Start of SOURCE RECORDS

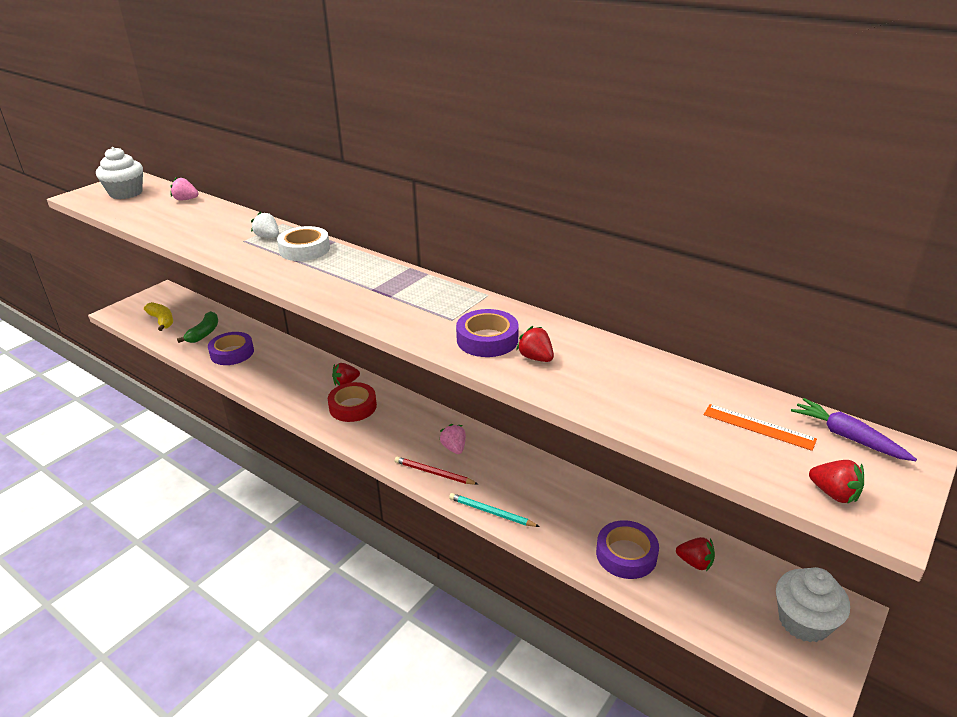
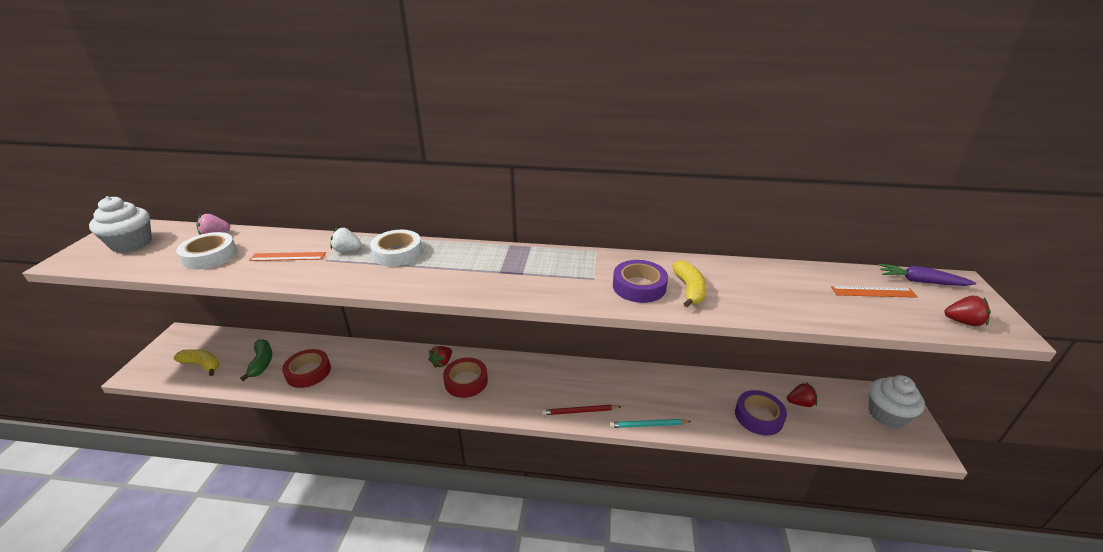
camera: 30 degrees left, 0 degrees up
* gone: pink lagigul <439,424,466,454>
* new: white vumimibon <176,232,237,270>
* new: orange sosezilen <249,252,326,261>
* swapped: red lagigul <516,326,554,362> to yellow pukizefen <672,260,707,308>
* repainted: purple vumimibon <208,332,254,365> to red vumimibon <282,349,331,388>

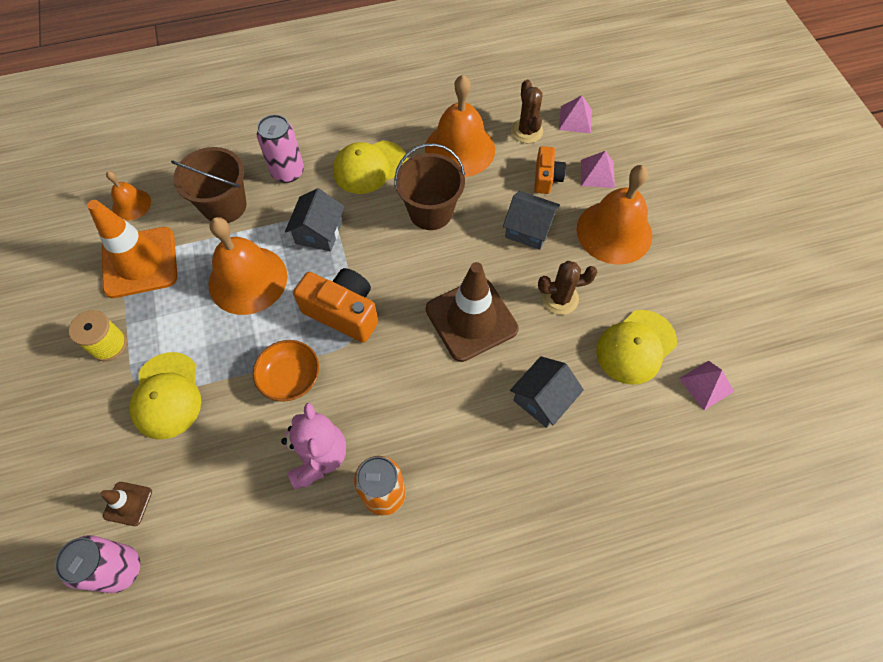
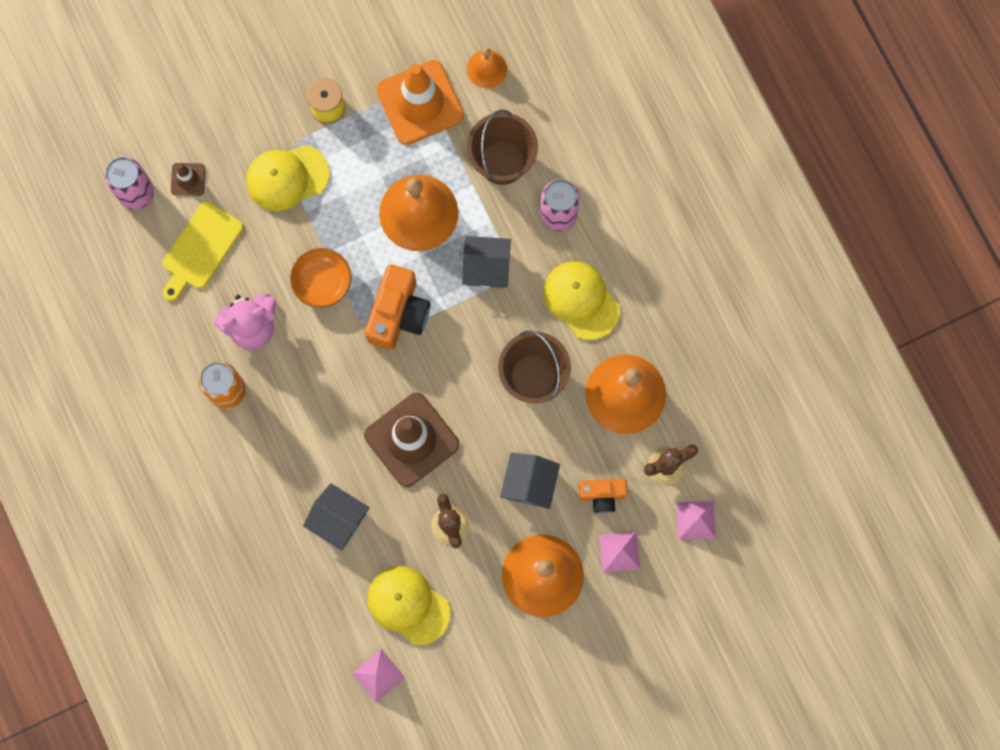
camera: 80 degrees right, 15 degrees up
* new: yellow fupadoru <162,202,243,301>

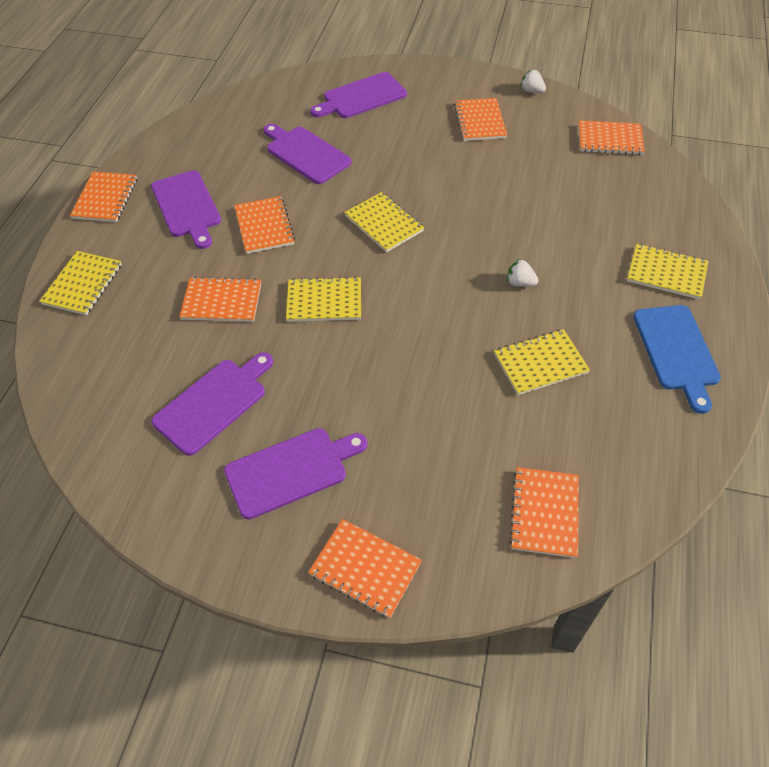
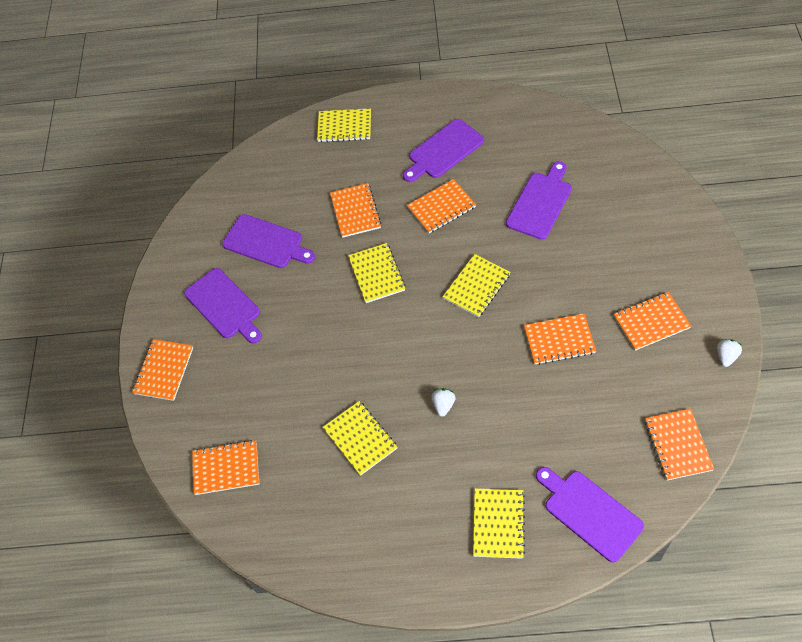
camera: 80 degrees right, 5 degrees up
* gone: blue fupadoru <633,305,721,414>
* shifted: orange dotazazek <70,172,137,222> to <524,314,596,365>
* shifted: purple fupadoru <310,72,407,118> to <536,467,644,562>

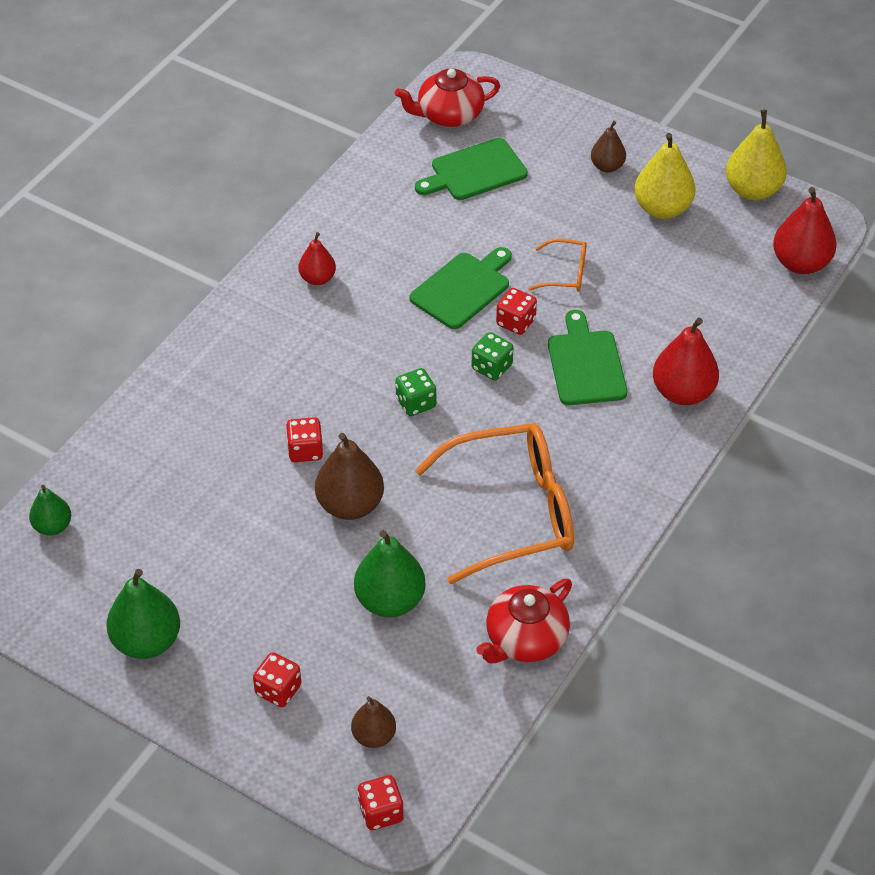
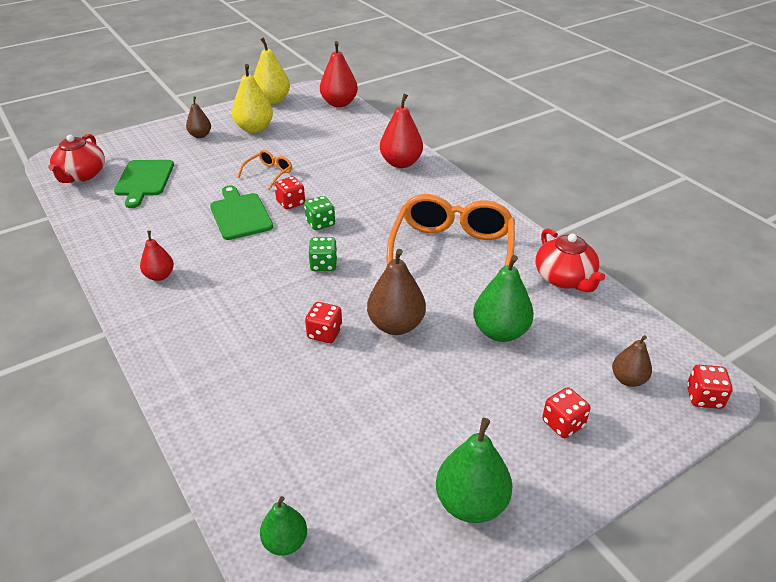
camera: 65 degrees left, 10 degrees down
* gone: green fupadoru <548,310,627,405>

End of SOURCE RECORDS

## TO DO
Filter the records for lines containing the word "lagigul" and copy each one.

## TASK RESPONSE
* gone: pink lagigul <439,424,466,454>
* swapped: red lagigul <516,326,554,362> to yellow pukizefen <672,260,707,308>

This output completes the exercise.